**Your assignment**
Take the line containing "orange cup: 11 -> 12" and every line after it to the end of the records, and copy them exactly, leaving out pictures.

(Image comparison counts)
_____

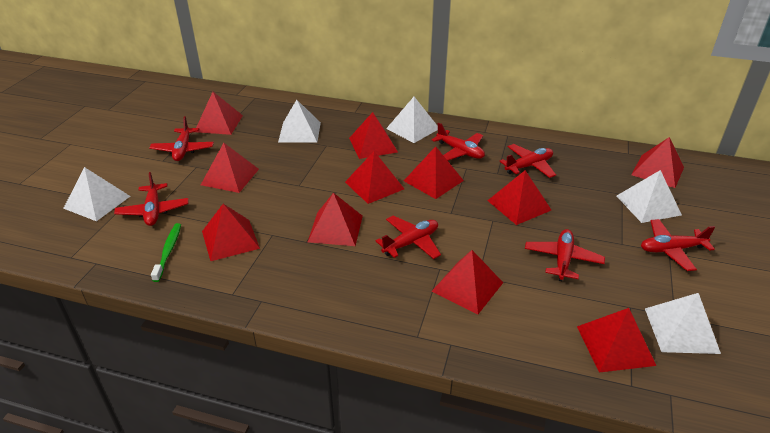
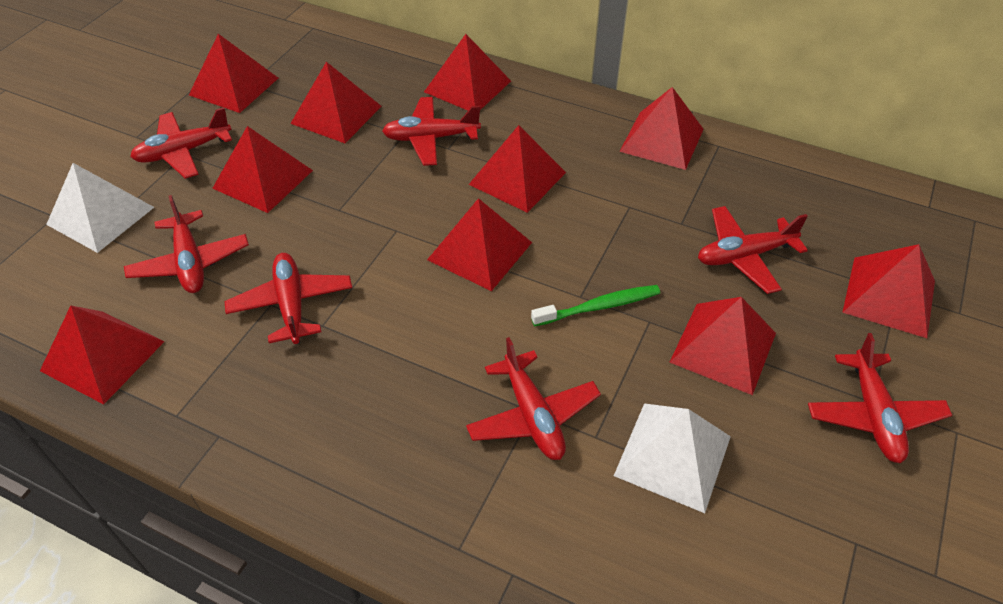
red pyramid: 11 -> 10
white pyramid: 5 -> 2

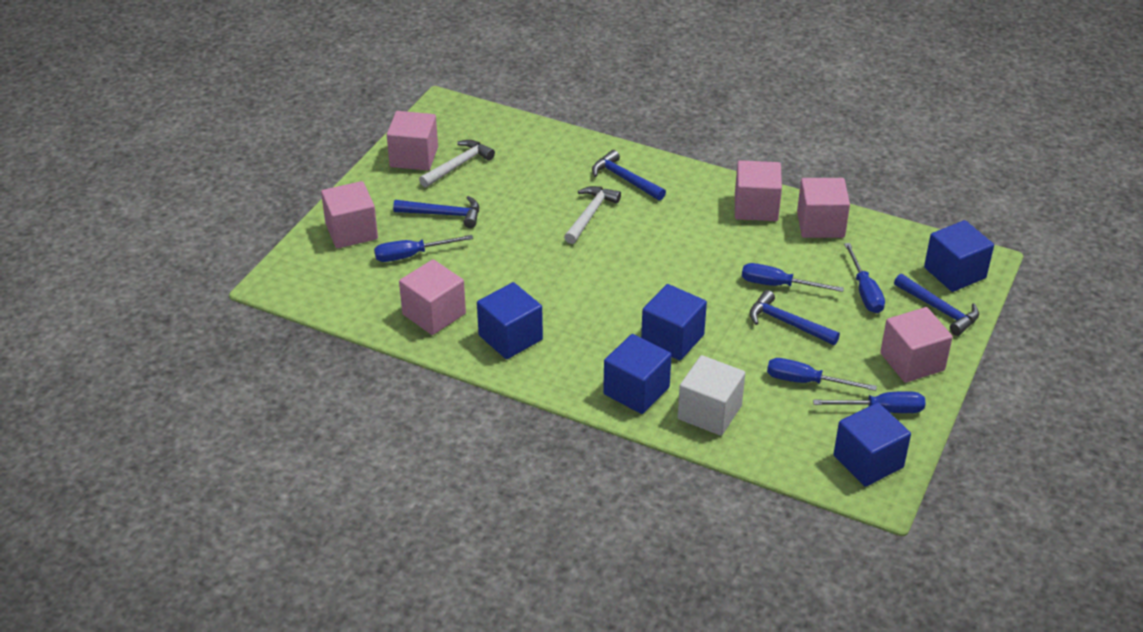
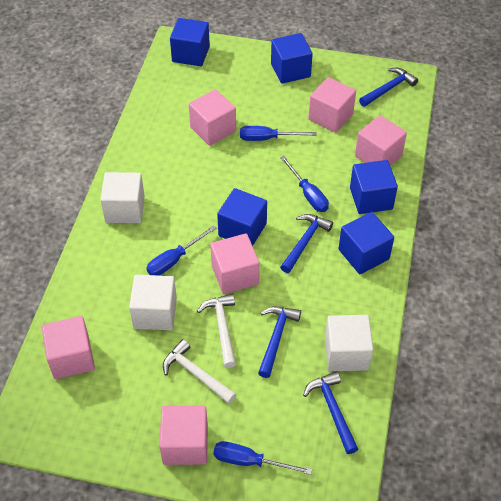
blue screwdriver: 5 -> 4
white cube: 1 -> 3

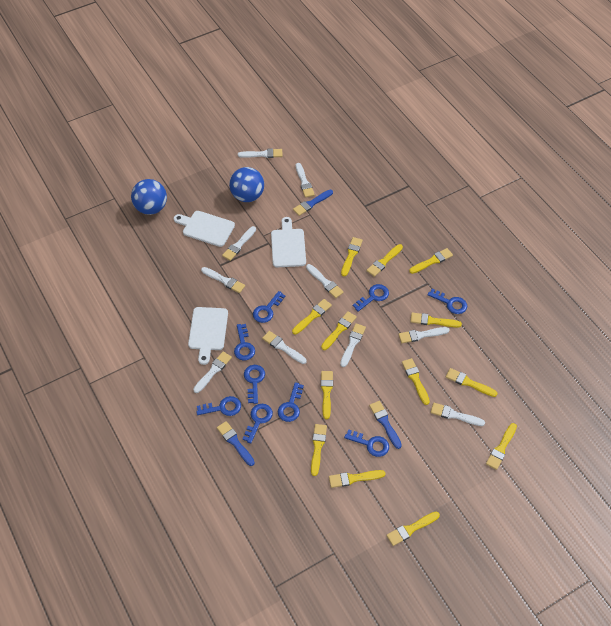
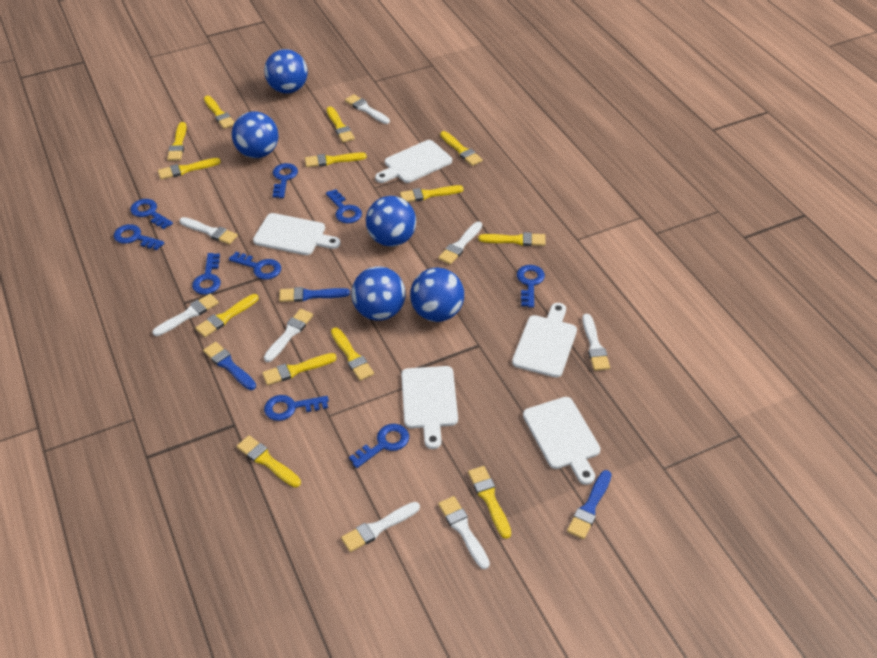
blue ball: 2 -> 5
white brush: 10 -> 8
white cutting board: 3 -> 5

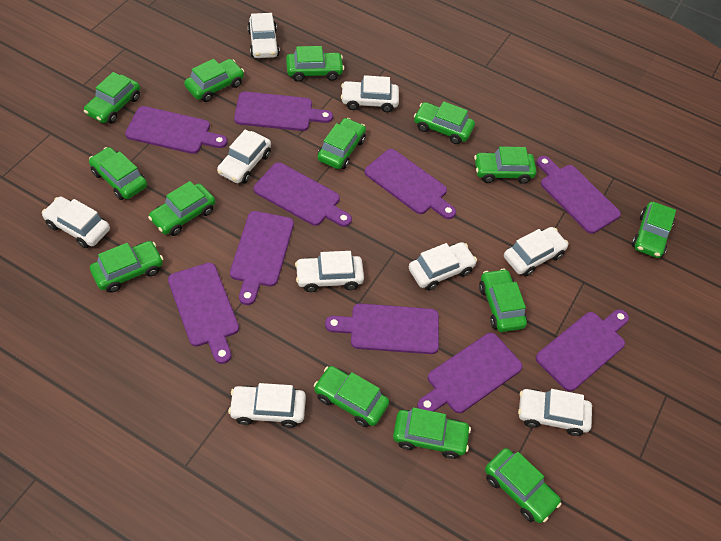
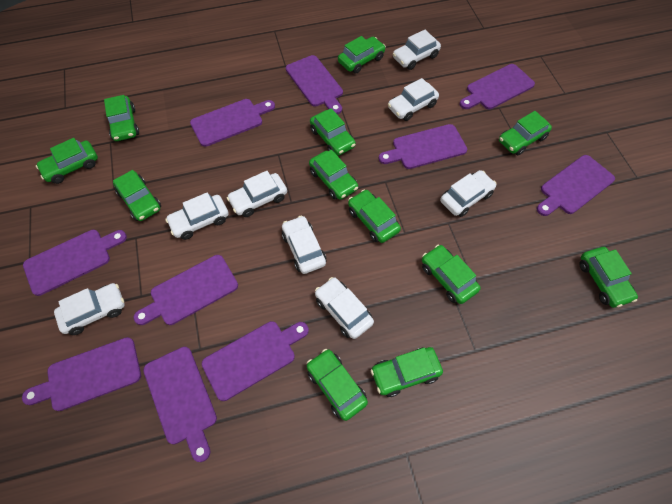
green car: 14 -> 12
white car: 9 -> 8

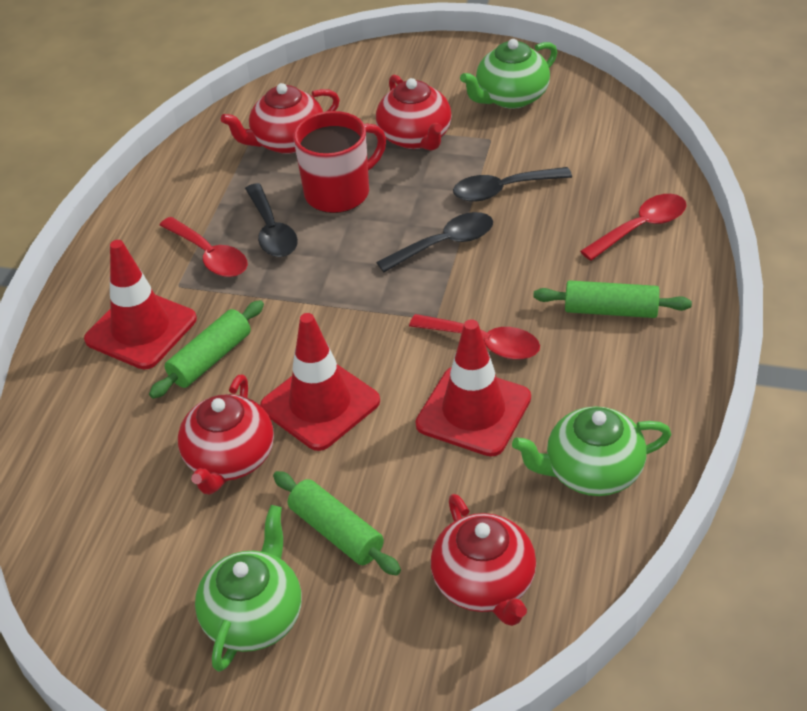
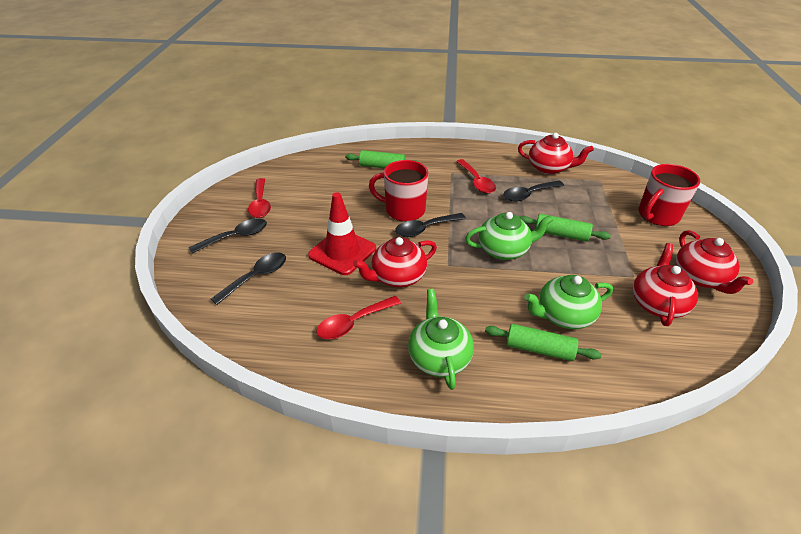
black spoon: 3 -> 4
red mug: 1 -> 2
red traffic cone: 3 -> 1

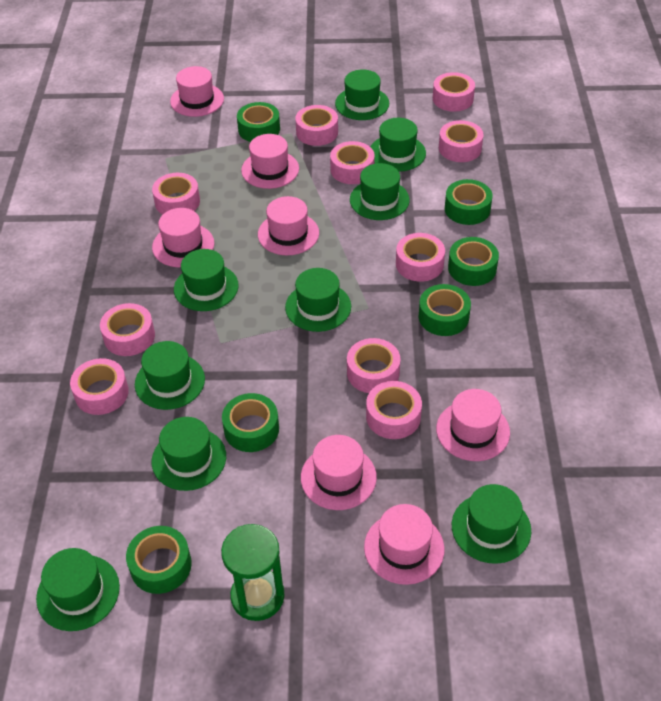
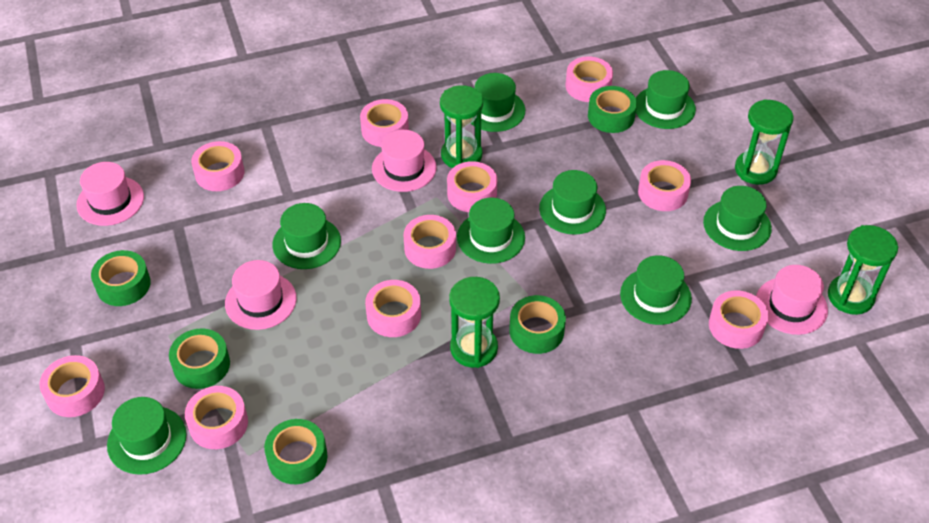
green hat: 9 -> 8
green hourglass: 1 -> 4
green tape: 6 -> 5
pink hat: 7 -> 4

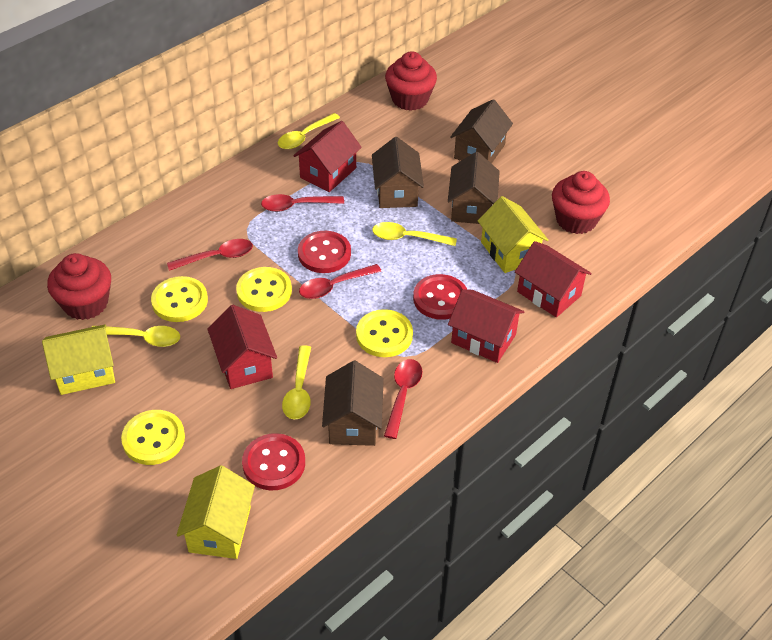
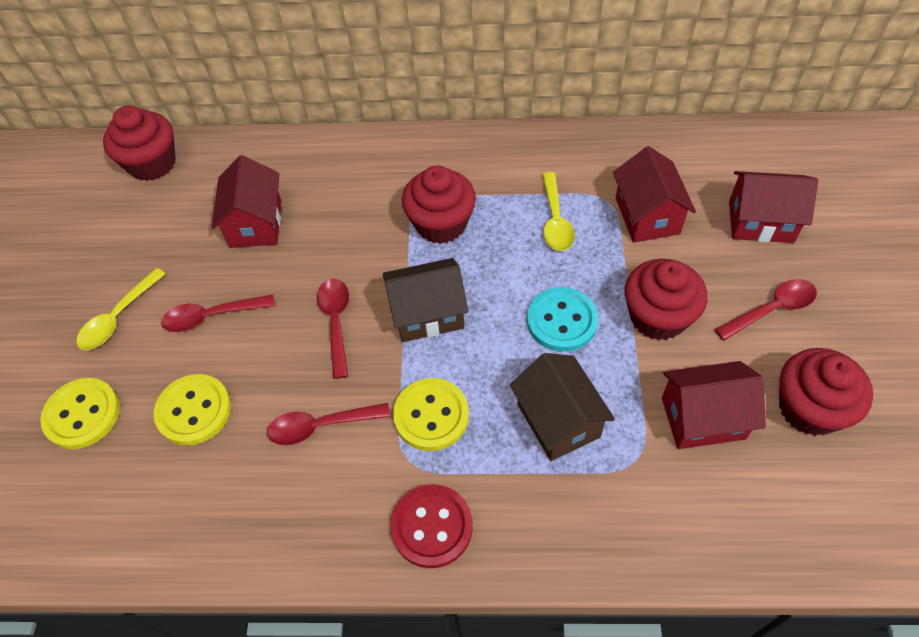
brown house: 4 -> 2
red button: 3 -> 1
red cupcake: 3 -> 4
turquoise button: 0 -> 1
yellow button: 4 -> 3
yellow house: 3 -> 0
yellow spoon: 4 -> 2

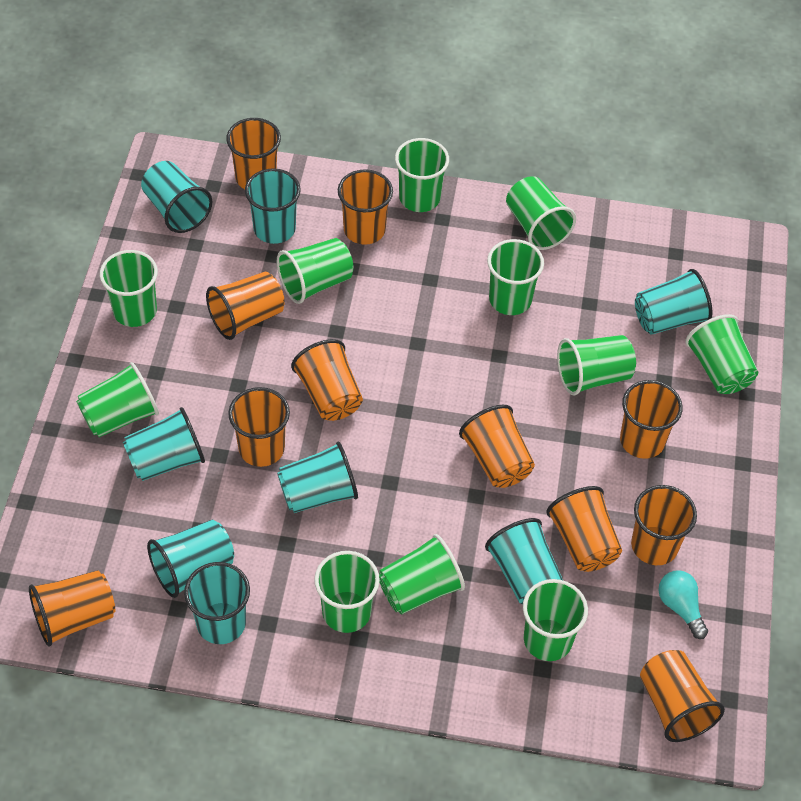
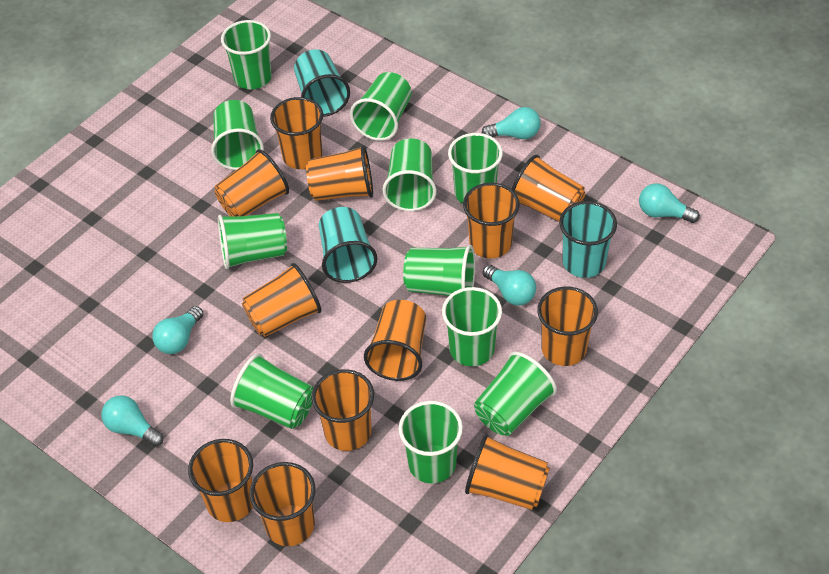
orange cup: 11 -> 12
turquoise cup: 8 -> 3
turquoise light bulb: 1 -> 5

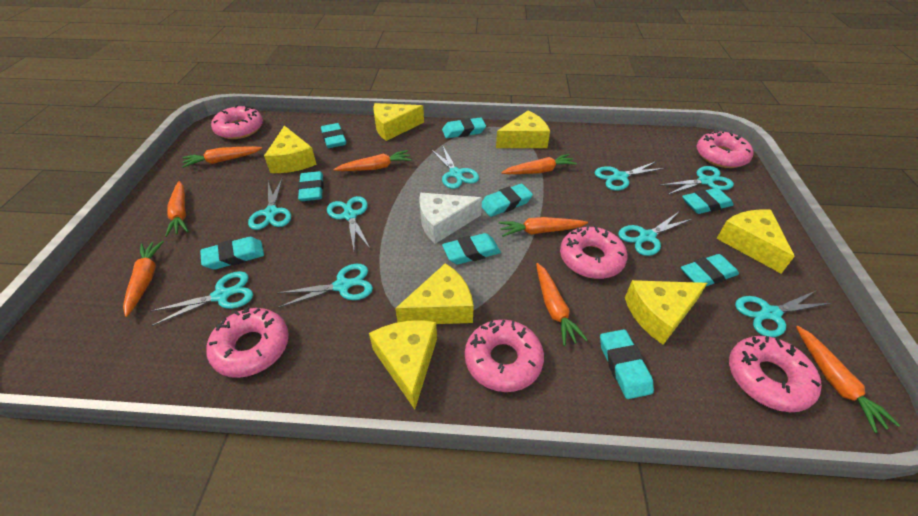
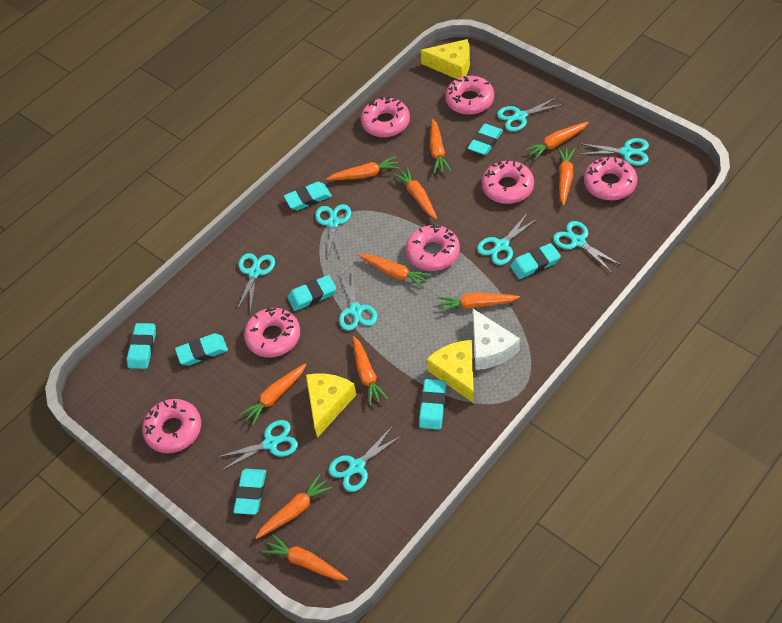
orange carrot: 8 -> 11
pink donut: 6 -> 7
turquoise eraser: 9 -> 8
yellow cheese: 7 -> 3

_____

**Exercise result**
orange cup: 11 -> 12
turquoise cup: 8 -> 3
turquoise light bulb: 1 -> 5

orange carrot: 8 -> 11
pink donut: 6 -> 7
turquoise eraser: 9 -> 8
yellow cheese: 7 -> 3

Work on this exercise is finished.